Data Start Marker

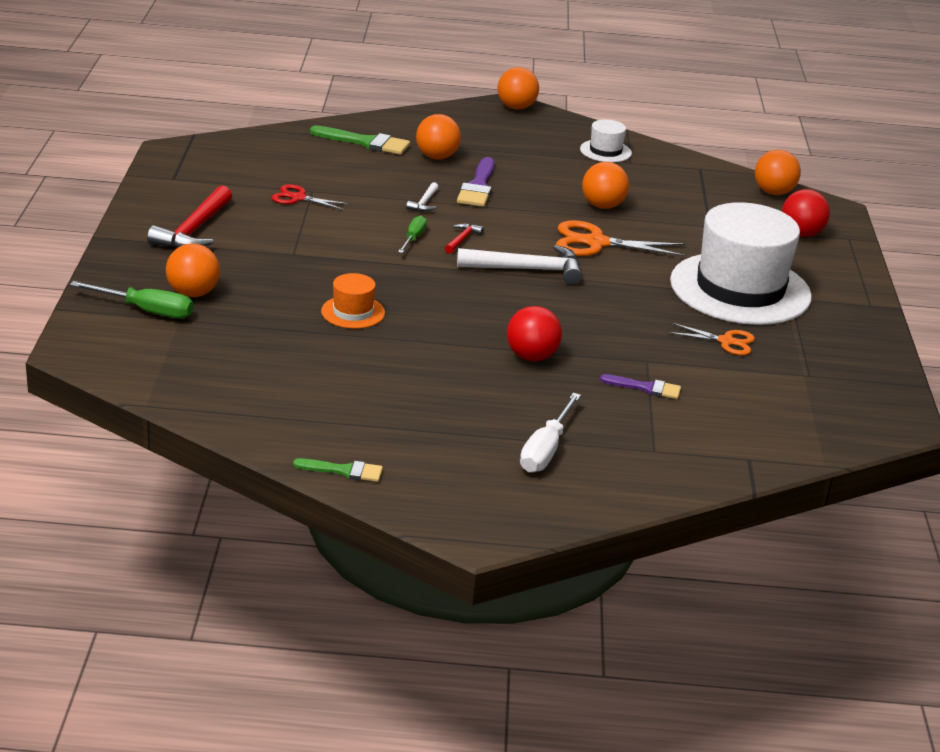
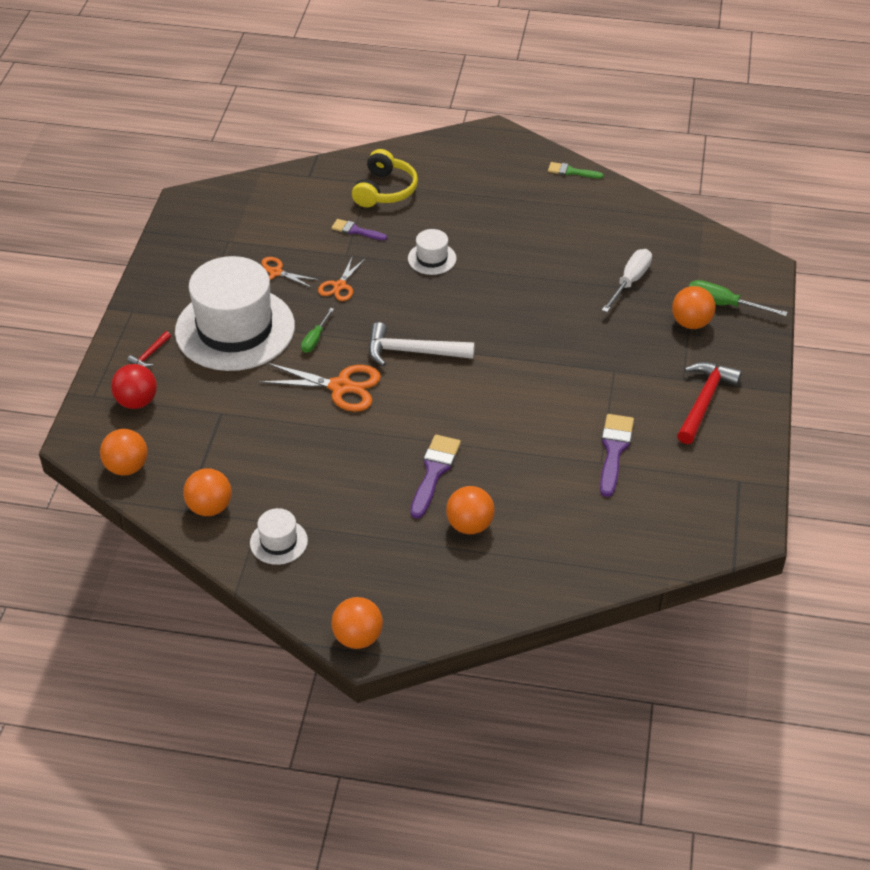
camera: 170 degrees left, 15 degrees up
(298, 198) = (614, 450): red scissors -> purple brush
(353, 312) = (563, 303): orange hat -> none
(365, 142) = (545, 552): green brush -> none
(413, 238) = (507, 392): green screwdriver -> green screwdriver (315, 339)
(424, 203) = (492, 444): white hammer -> none
(462, 239) = (463, 391): red hammer -> red hammer (150, 354)
(531, 357) = (432, 258): red ball -> white hat
(546, 450) = (440, 184): white screwdriver -> white screwdriver (630, 281)
(602, 206) = (316, 442): orange ball -> orange ball (210, 507)
(626, 440) = (385, 190): none -> yellow headphones
(638, 328) = (340, 286): none -> orange scissors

Data End Marker

Task details:
Which lines in the records above contain the word "screwdriver"? Return each of them.

Task solution:
(413, 238) = (507, 392): green screwdriver -> green screwdriver (315, 339)
(546, 450) = (440, 184): white screwdriver -> white screwdriver (630, 281)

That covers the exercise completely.